Copy out the data below, all of it, exactly.

________________________

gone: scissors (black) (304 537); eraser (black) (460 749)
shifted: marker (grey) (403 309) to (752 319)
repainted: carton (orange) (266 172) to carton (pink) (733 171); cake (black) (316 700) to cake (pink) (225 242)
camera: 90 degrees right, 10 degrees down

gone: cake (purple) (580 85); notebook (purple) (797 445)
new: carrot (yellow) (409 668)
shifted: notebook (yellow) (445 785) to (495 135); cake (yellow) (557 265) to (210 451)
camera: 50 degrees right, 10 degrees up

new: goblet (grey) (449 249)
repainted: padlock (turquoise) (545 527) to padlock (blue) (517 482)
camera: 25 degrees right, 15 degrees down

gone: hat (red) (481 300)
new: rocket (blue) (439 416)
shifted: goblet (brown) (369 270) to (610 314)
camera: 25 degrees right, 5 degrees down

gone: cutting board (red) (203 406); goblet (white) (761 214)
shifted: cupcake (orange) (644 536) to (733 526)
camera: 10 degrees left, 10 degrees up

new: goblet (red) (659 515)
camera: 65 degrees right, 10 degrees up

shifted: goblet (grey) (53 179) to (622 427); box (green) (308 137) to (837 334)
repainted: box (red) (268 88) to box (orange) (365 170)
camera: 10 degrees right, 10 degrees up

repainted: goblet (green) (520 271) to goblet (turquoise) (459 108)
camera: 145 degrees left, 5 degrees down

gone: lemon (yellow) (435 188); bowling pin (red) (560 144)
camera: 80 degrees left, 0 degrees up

________________________

→ **Final answer**
gone: scissors (black) (304 537); eraser (black) (460 749)
shifted: marker (grey) (403 309) to (752 319)
repainted: carton (orange) (266 172) to carton (pink) (733 171); cake (black) (316 700) to cake (pink) (225 242)
camera: 90 degrees right, 10 degrees down

gone: cake (purple) (580 85); notebook (purple) (797 445)
new: carrot (yellow) (409 668)
shifted: notebook (yellow) (445 785) to (495 135); cake (yellow) (557 265) to (210 451)
camera: 50 degrees right, 10 degrees up

new: goblet (grey) (449 249)
repainted: padlock (turquoise) (545 527) to padlock (blue) (517 482)
camera: 25 degrees right, 15 degrees down

gone: hat (red) (481 300)
new: rocket (blue) (439 416)
shifted: goblet (brown) (369 270) to (610 314)
camera: 25 degrees right, 5 degrees down

gone: cutting board (red) (203 406); goblet (white) (761 214)
shifted: cupcake (orange) (644 536) to (733 526)
camera: 10 degrees left, 10 degrees up

new: goblet (red) (659 515)
camera: 65 degrees right, 10 degrees up

shifted: goblet (grey) (53 179) to (622 427); box (green) (308 137) to (837 334)
repainted: box (red) (268 88) to box (orange) (365 170)
camera: 10 degrees right, 10 degrees up

repainted: goblet (green) (520 271) to goblet (turquoise) (459 108)
camera: 145 degrees left, 5 degrees down

gone: lemon (yellow) (435 188); bowling pin (red) (560 144)
camera: 80 degrees left, 0 degrees up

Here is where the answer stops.